# Exercise directions:
Scan the records for the line containing "(170, 400) = (264, 551): purple". From there through the last line, write out each line exactly.
START Available records
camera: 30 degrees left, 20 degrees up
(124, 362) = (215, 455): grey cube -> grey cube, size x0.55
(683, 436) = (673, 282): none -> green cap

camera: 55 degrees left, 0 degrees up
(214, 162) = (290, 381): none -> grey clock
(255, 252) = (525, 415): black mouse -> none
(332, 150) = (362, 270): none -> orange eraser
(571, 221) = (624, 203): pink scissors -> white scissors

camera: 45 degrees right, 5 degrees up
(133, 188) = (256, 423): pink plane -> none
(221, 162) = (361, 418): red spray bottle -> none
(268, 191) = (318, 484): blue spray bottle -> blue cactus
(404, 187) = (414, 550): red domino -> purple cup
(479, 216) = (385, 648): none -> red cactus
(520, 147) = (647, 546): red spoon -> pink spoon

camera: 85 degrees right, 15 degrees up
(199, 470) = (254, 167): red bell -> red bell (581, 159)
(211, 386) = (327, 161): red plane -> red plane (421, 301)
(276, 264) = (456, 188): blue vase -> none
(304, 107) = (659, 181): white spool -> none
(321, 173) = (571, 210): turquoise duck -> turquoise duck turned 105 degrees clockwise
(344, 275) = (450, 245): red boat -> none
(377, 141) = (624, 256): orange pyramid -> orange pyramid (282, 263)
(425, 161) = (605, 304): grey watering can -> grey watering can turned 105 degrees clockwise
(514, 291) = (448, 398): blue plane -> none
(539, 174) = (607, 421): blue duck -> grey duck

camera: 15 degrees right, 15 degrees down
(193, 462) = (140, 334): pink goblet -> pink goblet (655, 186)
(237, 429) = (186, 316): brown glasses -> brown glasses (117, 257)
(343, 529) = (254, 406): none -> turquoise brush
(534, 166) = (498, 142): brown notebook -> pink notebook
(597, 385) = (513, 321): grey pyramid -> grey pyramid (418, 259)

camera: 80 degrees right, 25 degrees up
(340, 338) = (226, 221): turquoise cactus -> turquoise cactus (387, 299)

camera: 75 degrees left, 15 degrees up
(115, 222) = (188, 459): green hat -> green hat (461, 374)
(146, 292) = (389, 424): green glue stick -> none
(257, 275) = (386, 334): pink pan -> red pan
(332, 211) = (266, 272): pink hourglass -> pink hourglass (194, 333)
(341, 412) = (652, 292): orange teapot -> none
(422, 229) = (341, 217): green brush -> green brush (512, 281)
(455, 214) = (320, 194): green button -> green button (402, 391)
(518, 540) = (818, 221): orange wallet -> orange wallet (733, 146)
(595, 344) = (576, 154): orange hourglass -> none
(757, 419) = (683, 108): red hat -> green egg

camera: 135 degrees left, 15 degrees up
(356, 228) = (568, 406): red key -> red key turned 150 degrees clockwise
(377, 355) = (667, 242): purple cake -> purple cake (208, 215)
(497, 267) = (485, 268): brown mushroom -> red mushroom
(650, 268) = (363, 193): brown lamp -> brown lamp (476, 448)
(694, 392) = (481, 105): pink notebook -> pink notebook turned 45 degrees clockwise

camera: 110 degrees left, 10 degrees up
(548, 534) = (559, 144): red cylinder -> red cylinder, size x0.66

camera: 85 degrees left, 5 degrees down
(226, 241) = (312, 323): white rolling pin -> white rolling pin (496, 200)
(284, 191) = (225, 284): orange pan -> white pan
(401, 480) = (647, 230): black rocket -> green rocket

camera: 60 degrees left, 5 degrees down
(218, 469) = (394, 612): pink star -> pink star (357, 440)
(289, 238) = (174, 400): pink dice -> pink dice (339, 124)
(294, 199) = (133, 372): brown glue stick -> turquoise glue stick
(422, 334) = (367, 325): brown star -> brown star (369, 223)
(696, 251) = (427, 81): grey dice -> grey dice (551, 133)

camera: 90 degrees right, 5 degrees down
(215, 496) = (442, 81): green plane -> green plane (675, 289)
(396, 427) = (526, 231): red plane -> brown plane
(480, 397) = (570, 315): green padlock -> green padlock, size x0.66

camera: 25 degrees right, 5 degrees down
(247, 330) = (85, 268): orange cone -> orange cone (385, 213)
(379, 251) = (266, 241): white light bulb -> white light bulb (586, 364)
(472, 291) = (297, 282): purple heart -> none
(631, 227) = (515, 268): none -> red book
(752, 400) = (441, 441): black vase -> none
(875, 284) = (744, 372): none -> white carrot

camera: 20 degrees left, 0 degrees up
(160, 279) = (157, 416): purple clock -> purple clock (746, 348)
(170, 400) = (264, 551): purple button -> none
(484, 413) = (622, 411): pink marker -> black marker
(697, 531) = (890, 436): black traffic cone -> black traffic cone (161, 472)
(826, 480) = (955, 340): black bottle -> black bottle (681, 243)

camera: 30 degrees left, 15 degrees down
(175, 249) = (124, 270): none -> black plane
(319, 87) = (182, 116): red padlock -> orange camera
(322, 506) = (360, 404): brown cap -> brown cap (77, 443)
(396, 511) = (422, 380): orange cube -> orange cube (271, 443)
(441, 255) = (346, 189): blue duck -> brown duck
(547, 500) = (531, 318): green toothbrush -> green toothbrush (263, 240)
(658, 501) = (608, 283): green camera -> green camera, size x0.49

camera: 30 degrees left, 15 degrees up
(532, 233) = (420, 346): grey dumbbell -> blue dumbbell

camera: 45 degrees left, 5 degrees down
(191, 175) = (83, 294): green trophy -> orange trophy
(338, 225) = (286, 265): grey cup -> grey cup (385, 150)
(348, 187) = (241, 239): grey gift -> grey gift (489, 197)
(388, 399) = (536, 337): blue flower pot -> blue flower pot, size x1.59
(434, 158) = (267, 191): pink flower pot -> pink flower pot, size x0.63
END Available records
# Response box:
(170, 400) = (264, 551): purple button -> none
(484, 413) = (622, 411): pink marker -> black marker
(697, 531) = (890, 436): black traffic cone -> black traffic cone (161, 472)
(826, 480) = (955, 340): black bottle -> black bottle (681, 243)

camera: 30 degrees left, 15 degrees down
(175, 249) = (124, 270): none -> black plane
(319, 87) = (182, 116): red padlock -> orange camera
(322, 506) = (360, 404): brown cap -> brown cap (77, 443)
(396, 511) = (422, 380): orange cube -> orange cube (271, 443)
(441, 255) = (346, 189): blue duck -> brown duck
(547, 500) = (531, 318): green toothbrush -> green toothbrush (263, 240)
(658, 501) = (608, 283): green camera -> green camera, size x0.49

camera: 30 degrees left, 15 degrees up
(532, 233) = (420, 346): grey dumbbell -> blue dumbbell

camera: 45 degrees left, 5 degrees down
(191, 175) = (83, 294): green trophy -> orange trophy
(338, 225) = (286, 265): grey cup -> grey cup (385, 150)
(348, 187) = (241, 239): grey gift -> grey gift (489, 197)
(388, 399) = (536, 337): blue flower pot -> blue flower pot, size x1.59
(434, 158) = (267, 191): pink flower pot -> pink flower pot, size x0.63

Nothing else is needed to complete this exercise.